───── DATASET ENTRIES

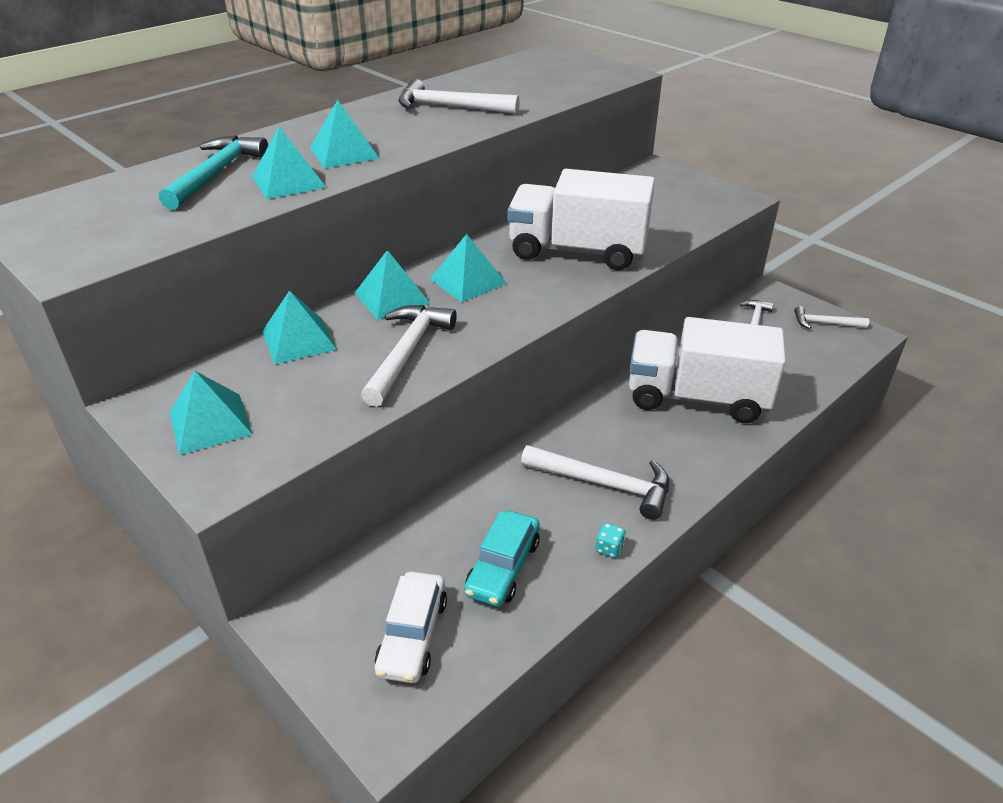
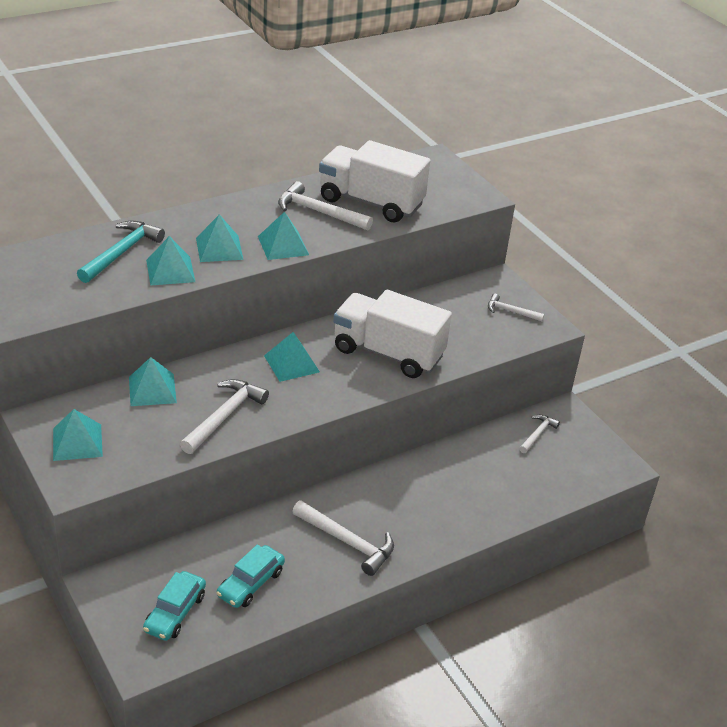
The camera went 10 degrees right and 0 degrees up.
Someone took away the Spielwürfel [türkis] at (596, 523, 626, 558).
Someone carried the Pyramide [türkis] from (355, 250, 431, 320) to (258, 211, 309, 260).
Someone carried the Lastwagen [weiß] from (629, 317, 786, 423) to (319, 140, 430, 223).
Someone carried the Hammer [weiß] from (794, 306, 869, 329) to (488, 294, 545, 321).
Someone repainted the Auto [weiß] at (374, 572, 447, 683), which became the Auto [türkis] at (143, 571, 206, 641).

──────────
───── DATASET ENTRIES

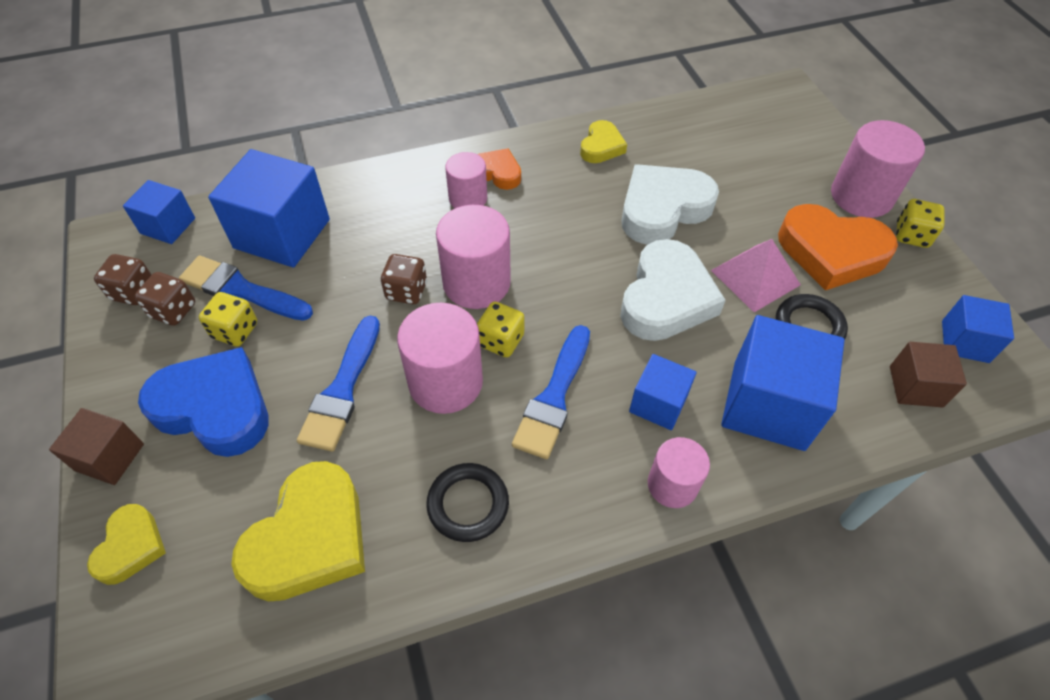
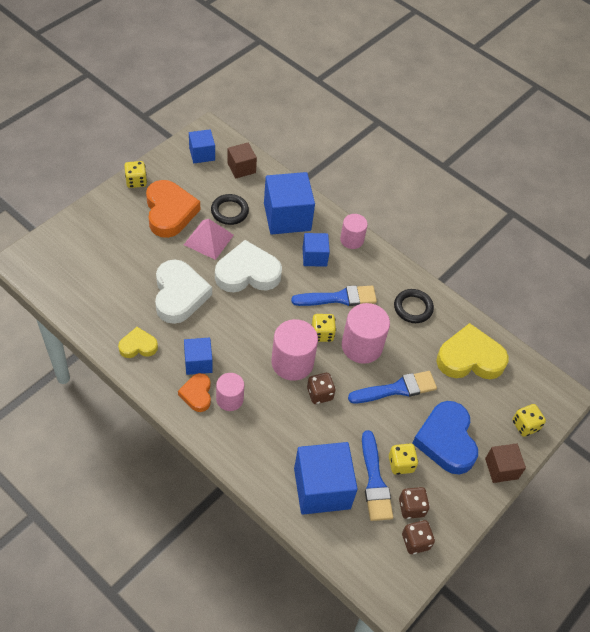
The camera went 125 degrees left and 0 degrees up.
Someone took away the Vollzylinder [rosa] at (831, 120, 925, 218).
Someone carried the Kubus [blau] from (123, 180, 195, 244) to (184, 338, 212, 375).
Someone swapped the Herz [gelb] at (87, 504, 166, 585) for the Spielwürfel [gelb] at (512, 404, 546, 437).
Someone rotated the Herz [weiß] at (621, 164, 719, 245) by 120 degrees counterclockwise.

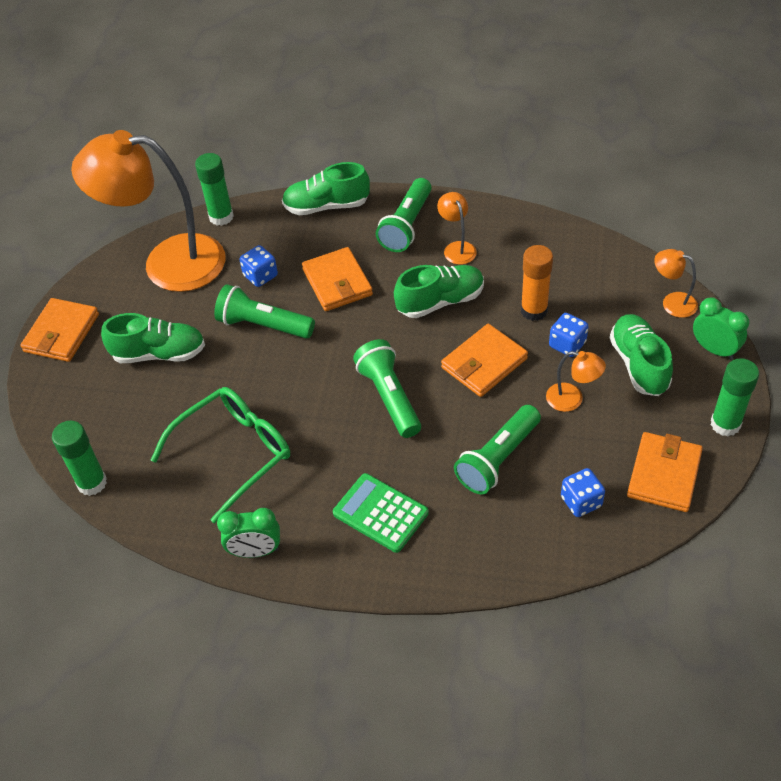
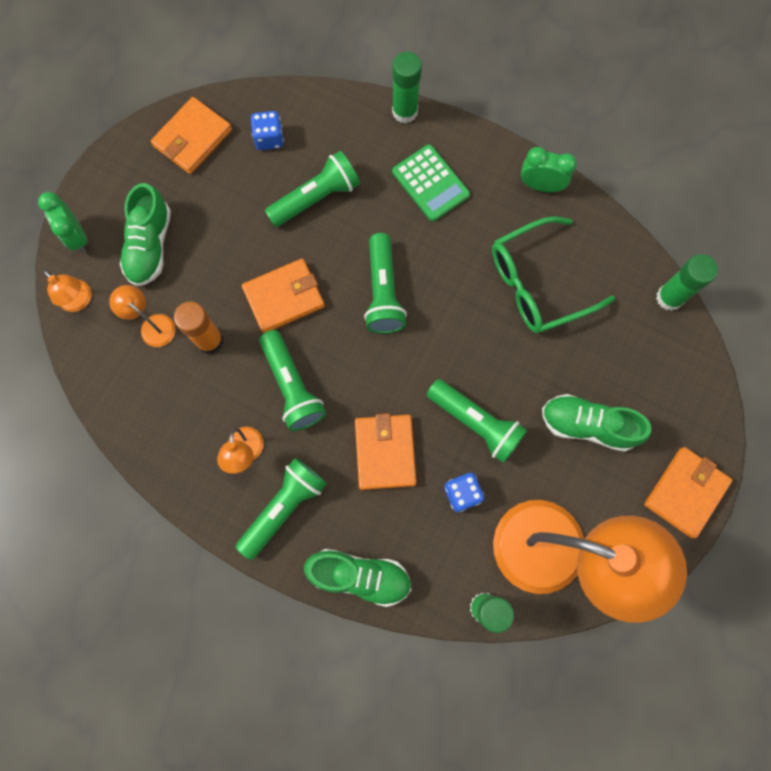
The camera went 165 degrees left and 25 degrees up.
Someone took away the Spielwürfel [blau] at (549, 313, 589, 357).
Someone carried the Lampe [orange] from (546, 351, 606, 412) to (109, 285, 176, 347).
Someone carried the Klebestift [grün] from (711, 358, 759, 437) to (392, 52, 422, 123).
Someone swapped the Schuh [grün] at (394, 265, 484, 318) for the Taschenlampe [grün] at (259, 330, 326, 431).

──────────

From the records above, print exactly the lines that run from the line with "Someone took away the Vollzylinder" to the line with "Someone swapped the Herz", inclusive.

## EXPECTED ANSWER
Someone took away the Vollzylinder [rosa] at (831, 120, 925, 218).
Someone carried the Kubus [blau] from (123, 180, 195, 244) to (184, 338, 212, 375).
Someone swapped the Herz [gelb] at (87, 504, 166, 585) for the Spielwürfel [gelb] at (512, 404, 546, 437).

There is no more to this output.